%%

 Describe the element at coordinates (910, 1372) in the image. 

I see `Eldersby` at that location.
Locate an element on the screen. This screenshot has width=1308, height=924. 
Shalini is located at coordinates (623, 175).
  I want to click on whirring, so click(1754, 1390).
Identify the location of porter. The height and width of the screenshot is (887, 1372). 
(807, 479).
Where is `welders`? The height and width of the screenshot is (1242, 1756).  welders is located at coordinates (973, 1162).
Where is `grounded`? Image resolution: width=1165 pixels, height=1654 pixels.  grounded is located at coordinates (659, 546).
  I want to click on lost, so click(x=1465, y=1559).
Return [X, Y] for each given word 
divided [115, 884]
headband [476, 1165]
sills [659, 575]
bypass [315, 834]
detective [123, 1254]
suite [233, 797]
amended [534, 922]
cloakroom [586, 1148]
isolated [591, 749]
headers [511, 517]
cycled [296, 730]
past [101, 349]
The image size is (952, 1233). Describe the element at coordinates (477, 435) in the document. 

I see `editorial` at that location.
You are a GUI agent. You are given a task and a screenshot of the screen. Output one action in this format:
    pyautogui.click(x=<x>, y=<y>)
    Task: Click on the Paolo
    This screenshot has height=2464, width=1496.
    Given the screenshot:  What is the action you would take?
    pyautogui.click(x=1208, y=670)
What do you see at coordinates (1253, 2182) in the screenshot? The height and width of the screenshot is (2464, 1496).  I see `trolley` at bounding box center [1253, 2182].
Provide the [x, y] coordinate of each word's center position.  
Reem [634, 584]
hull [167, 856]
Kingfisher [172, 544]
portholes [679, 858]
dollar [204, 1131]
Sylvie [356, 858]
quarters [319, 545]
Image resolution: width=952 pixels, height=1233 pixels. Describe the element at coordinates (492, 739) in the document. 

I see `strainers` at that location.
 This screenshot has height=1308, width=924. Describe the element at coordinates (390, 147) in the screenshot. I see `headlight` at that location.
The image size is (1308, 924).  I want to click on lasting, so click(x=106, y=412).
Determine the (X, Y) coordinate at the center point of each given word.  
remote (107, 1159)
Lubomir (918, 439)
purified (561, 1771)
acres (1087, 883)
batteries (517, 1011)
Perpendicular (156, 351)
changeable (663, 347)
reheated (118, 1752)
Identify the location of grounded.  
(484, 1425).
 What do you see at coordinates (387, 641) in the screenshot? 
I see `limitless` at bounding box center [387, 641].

%%

AIM OF THE EXERCISE - Reproduce the entire listing above line for line, keeping every character unchanged.

RESPONSE TO THIS EXERCISE -
 Describe the element at coordinates (910, 1372) in the image. 

I see `Eldersby` at that location.
Locate an element on the screen. This screenshot has width=1308, height=924. 
Shalini is located at coordinates (623, 175).
  I want to click on whirring, so click(1754, 1390).
Identify the location of porter. The height and width of the screenshot is (887, 1372). 
(807, 479).
Where is `welders`? The height and width of the screenshot is (1242, 1756).  welders is located at coordinates (973, 1162).
Where is `grounded`? Image resolution: width=1165 pixels, height=1654 pixels.  grounded is located at coordinates (659, 546).
  I want to click on lost, so click(x=1465, y=1559).
Return [X, Y] for each given word 
divided [115, 884]
headband [476, 1165]
sills [659, 575]
bypass [315, 834]
detective [123, 1254]
suite [233, 797]
amended [534, 922]
cloakroom [586, 1148]
isolated [591, 749]
headers [511, 517]
cycled [296, 730]
past [101, 349]
The image size is (952, 1233). Describe the element at coordinates (477, 435) in the document. 

I see `editorial` at that location.
You are a GUI agent. You are given a task and a screenshot of the screen. Output one action in this format:
    pyautogui.click(x=<x>, y=<y>)
    Task: Click on the Paolo
    This screenshot has height=2464, width=1496.
    Given the screenshot:  What is the action you would take?
    pyautogui.click(x=1208, y=670)
What do you see at coordinates (1253, 2182) in the screenshot? The height and width of the screenshot is (2464, 1496).  I see `trolley` at bounding box center [1253, 2182].
Provide the [x, y] coordinate of each word's center position.  
Reem [634, 584]
hull [167, 856]
Kingfisher [172, 544]
portholes [679, 858]
dollar [204, 1131]
Sylvie [356, 858]
quarters [319, 545]
Image resolution: width=952 pixels, height=1233 pixels. Describe the element at coordinates (492, 739) in the document. 

I see `strainers` at that location.
 This screenshot has height=1308, width=924. Describe the element at coordinates (390, 147) in the screenshot. I see `headlight` at that location.
The image size is (1308, 924).  I want to click on lasting, so click(x=106, y=412).
Determine the (X, Y) coordinate at the center point of each given word.  
remote (107, 1159)
Lubomir (918, 439)
purified (561, 1771)
acres (1087, 883)
batteries (517, 1011)
Perpendicular (156, 351)
changeable (663, 347)
reheated (118, 1752)
Identify the location of grounded.  
(484, 1425).
 What do you see at coordinates (387, 641) in the screenshot? 
I see `limitless` at bounding box center [387, 641].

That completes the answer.